=== CHALLENGE ===
Report every line in the items below that contains the word "clef", copying each line in full.

◆ ◆ ◆ ◆

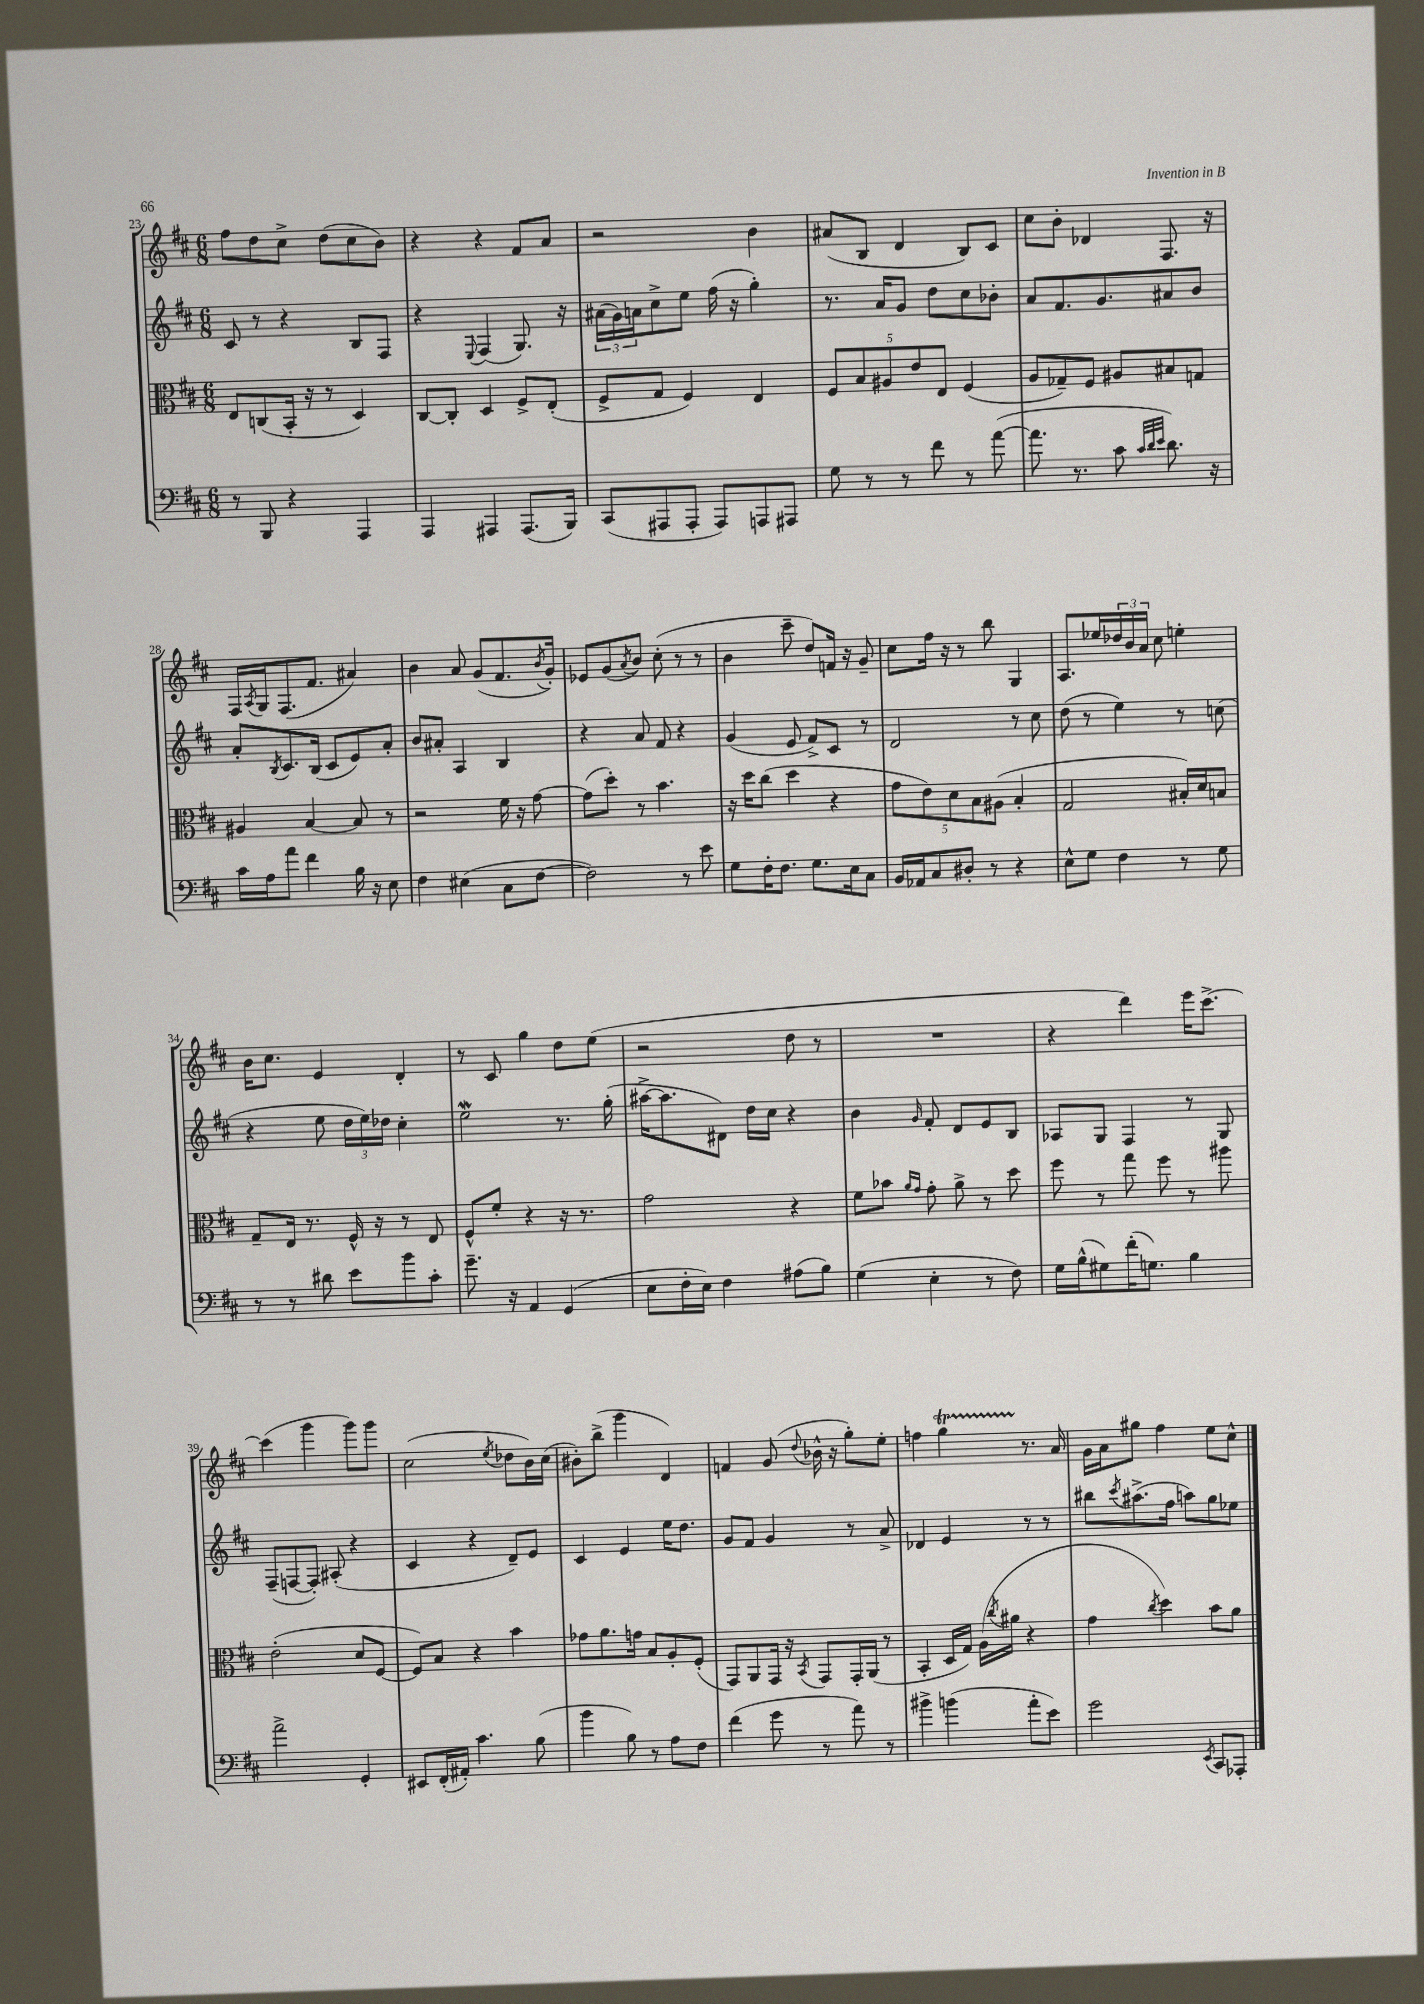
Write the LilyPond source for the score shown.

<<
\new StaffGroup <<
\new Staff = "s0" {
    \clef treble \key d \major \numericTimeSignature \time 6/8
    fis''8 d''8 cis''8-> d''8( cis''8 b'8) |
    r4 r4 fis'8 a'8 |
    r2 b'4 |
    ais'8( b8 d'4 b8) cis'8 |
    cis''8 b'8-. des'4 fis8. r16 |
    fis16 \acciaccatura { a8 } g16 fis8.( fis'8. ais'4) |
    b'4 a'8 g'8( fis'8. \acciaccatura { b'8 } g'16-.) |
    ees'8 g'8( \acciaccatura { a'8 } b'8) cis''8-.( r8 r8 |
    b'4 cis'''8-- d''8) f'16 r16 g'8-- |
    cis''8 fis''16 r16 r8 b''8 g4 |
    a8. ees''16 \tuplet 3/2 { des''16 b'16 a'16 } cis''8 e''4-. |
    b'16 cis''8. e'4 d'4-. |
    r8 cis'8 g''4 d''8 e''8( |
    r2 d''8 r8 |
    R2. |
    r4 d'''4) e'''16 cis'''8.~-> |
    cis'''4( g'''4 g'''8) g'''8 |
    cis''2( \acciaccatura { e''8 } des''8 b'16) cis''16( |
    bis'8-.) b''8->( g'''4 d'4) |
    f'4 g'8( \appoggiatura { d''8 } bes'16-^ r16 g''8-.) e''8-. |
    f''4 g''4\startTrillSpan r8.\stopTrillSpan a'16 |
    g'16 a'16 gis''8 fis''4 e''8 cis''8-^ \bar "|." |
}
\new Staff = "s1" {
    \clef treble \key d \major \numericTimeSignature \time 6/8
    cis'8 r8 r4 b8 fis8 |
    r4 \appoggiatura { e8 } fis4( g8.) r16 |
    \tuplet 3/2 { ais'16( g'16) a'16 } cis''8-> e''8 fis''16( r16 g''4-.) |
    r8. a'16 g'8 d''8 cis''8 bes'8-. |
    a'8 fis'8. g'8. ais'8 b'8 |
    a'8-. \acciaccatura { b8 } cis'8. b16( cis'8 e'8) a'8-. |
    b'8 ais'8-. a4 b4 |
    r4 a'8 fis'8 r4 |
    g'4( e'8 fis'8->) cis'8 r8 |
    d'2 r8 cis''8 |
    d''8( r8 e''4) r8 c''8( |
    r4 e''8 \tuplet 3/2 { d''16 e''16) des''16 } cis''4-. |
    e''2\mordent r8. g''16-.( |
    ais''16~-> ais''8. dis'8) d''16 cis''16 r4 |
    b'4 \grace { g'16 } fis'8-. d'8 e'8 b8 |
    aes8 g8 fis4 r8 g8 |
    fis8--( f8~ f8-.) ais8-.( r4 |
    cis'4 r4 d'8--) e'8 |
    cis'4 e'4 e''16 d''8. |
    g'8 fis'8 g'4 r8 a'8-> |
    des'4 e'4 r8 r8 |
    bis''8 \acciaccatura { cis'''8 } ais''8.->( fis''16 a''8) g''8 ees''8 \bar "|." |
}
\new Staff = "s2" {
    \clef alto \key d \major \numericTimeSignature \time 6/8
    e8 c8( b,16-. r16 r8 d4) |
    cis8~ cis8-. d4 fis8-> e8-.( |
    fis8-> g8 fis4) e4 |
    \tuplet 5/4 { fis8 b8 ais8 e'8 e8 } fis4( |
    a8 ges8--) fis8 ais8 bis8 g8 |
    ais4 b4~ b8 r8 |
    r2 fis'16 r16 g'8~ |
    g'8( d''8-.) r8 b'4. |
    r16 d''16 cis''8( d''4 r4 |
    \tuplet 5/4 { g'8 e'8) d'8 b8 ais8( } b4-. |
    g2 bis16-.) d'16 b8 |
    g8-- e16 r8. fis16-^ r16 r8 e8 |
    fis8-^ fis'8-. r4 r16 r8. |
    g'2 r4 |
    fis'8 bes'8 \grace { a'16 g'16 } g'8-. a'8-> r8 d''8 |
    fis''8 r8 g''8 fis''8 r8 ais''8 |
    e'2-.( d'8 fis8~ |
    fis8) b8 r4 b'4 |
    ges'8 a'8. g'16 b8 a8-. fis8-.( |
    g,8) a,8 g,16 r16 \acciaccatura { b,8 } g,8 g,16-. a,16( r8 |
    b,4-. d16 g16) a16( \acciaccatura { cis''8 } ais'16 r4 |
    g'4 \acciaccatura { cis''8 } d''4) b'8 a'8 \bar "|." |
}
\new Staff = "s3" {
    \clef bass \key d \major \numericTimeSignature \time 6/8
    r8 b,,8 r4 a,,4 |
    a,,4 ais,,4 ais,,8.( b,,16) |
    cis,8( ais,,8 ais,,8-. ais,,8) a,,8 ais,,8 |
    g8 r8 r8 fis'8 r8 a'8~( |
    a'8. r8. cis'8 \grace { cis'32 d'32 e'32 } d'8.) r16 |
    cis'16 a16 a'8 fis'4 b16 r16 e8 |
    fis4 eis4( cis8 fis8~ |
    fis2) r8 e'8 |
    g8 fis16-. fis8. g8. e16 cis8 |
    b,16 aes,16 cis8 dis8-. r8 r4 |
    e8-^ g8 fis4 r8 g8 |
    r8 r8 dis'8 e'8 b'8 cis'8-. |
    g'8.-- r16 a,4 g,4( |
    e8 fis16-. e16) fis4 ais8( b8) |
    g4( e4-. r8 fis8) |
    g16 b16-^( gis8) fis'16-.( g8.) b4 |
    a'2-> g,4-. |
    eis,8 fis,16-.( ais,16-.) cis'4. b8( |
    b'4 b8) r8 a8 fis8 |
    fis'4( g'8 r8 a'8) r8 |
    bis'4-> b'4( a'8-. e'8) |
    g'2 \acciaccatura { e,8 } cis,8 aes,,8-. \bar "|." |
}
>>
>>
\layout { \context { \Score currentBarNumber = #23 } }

◆ ◆ ◆ ◆

=== SOLUTION TO THIS TASK ===
    \clef treble \key d \major \numericTimeSignature \time 6/8
    \clef treble \key d \major \numericTimeSignature \time 6/8
    \clef alto \key d \major \numericTimeSignature \time 6/8
    \clef bass \key d \major \numericTimeSignature \time 6/8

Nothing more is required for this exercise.